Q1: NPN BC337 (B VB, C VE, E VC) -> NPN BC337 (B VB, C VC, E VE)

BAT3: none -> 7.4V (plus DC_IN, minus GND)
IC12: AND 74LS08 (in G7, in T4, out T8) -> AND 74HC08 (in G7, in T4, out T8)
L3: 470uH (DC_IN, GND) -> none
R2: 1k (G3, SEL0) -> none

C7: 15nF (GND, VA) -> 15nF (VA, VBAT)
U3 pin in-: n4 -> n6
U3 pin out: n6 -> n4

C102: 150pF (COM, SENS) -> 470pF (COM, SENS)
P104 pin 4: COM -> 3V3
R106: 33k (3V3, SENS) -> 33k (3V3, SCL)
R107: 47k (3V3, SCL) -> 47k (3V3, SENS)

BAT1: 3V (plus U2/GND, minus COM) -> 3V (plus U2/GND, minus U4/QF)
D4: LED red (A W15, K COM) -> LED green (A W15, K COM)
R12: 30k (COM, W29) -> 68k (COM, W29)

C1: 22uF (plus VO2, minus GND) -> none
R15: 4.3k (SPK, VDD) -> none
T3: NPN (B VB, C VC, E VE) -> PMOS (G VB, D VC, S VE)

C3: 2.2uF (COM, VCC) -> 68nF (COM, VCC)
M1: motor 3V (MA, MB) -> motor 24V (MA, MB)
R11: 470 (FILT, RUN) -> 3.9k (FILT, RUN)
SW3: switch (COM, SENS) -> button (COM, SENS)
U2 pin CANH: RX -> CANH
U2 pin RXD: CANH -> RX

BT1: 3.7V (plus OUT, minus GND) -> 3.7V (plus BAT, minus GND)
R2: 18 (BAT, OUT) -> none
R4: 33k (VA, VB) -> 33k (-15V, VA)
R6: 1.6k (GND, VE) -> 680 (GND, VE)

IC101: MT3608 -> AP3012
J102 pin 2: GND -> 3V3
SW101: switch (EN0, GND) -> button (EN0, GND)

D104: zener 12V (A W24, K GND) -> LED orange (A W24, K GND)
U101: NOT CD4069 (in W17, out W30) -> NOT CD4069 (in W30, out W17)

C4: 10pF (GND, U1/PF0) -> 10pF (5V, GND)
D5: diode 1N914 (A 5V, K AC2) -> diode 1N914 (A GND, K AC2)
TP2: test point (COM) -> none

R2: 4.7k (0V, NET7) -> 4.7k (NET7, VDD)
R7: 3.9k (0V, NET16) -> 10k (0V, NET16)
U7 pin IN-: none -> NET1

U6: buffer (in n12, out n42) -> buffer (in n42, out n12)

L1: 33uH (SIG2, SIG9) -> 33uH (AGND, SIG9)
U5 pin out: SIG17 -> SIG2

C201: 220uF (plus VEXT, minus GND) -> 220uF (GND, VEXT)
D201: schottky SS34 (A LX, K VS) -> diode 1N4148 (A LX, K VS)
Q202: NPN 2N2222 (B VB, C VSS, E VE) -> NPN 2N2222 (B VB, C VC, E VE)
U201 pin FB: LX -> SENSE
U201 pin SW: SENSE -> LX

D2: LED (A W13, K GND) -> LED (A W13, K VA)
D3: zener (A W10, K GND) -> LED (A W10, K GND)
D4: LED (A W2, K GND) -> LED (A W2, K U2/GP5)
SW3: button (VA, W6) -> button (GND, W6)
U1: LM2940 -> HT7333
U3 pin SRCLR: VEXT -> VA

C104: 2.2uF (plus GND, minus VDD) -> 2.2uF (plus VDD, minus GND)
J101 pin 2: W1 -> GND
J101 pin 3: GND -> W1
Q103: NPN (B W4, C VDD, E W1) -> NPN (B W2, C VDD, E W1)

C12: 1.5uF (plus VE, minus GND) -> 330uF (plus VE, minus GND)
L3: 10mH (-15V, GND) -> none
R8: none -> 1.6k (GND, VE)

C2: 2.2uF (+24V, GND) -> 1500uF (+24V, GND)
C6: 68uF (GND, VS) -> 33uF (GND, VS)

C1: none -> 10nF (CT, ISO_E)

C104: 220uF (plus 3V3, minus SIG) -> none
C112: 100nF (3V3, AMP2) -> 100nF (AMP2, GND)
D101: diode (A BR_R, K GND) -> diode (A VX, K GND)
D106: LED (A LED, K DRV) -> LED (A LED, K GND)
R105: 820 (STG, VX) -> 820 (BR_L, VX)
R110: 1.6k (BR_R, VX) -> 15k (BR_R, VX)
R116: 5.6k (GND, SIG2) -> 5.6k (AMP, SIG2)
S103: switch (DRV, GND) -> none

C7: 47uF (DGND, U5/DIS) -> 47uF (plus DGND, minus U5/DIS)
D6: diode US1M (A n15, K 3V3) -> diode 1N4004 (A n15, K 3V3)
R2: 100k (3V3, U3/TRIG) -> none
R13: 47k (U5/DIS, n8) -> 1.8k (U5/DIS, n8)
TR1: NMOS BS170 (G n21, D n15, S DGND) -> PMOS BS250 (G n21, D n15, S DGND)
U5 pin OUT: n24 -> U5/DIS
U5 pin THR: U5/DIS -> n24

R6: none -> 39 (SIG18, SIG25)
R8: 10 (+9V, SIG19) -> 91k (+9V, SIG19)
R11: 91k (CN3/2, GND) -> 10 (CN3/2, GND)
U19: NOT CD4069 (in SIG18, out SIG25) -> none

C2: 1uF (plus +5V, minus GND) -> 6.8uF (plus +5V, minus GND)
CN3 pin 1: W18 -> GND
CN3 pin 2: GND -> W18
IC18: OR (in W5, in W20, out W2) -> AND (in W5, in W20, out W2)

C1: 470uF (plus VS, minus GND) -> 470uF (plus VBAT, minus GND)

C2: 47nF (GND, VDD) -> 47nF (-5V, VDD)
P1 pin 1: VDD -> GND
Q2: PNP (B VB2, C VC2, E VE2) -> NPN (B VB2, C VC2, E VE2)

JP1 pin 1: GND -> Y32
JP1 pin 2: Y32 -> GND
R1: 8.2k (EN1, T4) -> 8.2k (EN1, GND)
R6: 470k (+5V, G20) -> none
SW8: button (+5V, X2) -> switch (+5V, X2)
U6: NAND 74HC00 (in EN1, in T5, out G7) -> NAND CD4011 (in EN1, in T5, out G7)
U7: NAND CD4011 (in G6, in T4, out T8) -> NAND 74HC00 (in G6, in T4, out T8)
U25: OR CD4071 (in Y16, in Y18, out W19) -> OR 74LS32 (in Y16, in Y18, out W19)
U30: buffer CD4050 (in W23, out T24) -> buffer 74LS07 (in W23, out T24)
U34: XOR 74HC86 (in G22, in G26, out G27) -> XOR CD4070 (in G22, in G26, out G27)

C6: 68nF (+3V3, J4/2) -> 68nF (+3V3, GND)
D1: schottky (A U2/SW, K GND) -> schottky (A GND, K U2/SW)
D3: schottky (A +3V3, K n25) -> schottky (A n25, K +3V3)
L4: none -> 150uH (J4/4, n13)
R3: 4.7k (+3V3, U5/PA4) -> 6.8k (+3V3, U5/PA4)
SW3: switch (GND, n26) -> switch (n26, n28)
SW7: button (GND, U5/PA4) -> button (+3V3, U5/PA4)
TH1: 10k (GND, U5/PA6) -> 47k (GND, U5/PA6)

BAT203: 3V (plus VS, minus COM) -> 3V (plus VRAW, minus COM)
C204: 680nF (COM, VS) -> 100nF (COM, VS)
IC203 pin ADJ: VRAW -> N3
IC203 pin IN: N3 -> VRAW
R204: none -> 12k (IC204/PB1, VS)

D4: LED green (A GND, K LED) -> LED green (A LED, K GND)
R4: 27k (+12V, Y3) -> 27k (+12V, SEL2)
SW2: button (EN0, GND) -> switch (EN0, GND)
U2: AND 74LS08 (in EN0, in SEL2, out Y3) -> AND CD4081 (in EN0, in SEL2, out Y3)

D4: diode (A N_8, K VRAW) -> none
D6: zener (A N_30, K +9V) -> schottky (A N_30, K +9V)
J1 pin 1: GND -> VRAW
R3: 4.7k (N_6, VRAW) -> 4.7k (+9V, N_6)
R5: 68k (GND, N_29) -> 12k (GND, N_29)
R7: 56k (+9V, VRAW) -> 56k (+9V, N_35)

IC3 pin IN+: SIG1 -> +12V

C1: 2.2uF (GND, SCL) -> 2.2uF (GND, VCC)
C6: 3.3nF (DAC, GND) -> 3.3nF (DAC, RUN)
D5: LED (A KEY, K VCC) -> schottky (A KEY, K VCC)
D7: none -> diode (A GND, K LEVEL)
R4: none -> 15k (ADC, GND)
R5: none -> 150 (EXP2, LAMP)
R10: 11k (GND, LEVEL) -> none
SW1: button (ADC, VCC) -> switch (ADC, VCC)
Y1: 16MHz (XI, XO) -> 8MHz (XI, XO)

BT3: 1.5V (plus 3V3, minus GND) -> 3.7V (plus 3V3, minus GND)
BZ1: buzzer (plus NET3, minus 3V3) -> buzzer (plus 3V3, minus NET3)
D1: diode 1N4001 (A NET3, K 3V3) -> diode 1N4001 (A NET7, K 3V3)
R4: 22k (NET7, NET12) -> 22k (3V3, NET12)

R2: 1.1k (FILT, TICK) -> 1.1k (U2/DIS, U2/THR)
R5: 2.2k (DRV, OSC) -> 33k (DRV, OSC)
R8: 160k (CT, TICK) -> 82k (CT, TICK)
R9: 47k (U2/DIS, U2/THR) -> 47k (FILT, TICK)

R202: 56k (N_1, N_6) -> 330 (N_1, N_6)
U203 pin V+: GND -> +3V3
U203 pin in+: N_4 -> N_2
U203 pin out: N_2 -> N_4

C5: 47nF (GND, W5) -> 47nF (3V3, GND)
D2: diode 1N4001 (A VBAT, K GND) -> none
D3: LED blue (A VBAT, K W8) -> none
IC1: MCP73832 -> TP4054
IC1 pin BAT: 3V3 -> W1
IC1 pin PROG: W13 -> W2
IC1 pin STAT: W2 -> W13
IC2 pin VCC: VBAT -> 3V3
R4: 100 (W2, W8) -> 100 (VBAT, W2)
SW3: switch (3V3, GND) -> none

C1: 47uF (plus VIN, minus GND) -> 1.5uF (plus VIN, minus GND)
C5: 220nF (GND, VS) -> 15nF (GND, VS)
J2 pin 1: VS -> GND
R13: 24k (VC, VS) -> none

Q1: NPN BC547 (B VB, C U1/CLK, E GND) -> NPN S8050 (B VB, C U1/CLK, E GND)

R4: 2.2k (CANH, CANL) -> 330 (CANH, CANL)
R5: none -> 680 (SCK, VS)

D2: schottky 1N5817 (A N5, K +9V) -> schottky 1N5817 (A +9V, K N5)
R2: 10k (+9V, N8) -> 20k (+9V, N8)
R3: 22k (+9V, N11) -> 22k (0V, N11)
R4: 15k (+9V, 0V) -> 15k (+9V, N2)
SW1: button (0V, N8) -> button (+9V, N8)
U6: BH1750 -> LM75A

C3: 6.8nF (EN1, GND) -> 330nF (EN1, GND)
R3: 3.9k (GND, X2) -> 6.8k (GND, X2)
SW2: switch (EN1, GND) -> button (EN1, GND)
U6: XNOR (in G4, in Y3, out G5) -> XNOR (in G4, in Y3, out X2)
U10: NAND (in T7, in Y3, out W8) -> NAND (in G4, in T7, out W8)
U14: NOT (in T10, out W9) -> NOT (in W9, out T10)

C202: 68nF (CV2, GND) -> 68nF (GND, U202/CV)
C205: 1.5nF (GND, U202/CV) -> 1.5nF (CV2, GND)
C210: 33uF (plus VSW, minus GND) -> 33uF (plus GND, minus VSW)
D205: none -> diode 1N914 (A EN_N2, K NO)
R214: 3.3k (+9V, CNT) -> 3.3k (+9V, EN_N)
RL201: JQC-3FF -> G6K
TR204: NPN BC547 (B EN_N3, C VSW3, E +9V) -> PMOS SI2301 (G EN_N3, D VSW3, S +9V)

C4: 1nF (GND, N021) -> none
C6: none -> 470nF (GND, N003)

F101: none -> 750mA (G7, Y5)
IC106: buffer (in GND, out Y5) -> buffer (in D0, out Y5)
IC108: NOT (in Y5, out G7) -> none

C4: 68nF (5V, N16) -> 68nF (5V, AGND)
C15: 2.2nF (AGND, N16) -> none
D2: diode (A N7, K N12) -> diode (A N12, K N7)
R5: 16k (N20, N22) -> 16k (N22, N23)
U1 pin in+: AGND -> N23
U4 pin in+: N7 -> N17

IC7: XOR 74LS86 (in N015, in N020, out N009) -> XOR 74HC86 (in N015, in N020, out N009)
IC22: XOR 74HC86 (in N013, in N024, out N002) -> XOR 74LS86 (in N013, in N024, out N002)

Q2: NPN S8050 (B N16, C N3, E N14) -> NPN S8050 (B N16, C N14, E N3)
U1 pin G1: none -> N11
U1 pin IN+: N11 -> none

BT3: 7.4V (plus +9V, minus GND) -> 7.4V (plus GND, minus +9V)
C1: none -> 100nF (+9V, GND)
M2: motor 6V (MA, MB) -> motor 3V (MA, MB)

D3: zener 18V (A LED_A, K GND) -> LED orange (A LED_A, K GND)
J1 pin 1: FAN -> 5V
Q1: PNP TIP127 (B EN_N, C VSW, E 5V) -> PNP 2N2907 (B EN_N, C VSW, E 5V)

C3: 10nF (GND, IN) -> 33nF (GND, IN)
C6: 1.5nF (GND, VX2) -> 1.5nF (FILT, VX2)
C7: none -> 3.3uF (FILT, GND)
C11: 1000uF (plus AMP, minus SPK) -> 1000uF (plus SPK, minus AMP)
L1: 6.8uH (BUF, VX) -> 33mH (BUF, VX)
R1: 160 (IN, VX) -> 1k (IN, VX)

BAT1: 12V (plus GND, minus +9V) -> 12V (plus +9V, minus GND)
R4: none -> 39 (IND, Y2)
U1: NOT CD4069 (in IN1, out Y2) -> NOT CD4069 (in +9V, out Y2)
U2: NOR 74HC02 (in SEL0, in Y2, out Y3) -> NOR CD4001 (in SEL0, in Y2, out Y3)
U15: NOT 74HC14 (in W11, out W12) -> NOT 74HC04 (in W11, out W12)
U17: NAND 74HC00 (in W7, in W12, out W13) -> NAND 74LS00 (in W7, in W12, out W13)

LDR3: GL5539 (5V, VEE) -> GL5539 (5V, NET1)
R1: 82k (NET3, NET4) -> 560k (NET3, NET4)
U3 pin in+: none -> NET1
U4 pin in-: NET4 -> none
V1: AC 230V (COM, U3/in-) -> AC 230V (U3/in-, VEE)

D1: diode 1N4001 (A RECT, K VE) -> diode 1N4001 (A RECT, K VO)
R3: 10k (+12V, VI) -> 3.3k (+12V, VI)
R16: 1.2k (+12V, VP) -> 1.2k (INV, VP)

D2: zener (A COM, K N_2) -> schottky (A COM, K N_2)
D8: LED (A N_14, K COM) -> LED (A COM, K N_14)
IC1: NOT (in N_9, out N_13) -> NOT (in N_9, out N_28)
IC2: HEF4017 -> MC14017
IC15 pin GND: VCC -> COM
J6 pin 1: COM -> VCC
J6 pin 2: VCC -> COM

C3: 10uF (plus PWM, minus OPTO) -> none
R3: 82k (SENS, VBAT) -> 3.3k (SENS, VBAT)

******************************

Assignment → Pull every line containing "VBAT" out of the data above.

Solution to the exercise →
C7: 15nF (GND, VA) -> 15nF (VA, VBAT)
C1: 470uF (plus VS, minus GND) -> 470uF (plus VBAT, minus GND)
D2: diode 1N4001 (A VBAT, K GND) -> none
D3: LED blue (A VBAT, K W8) -> none
IC2 pin VCC: VBAT -> 3V3
R4: 100 (W2, W8) -> 100 (VBAT, W2)
R3: 82k (SENS, VBAT) -> 3.3k (SENS, VBAT)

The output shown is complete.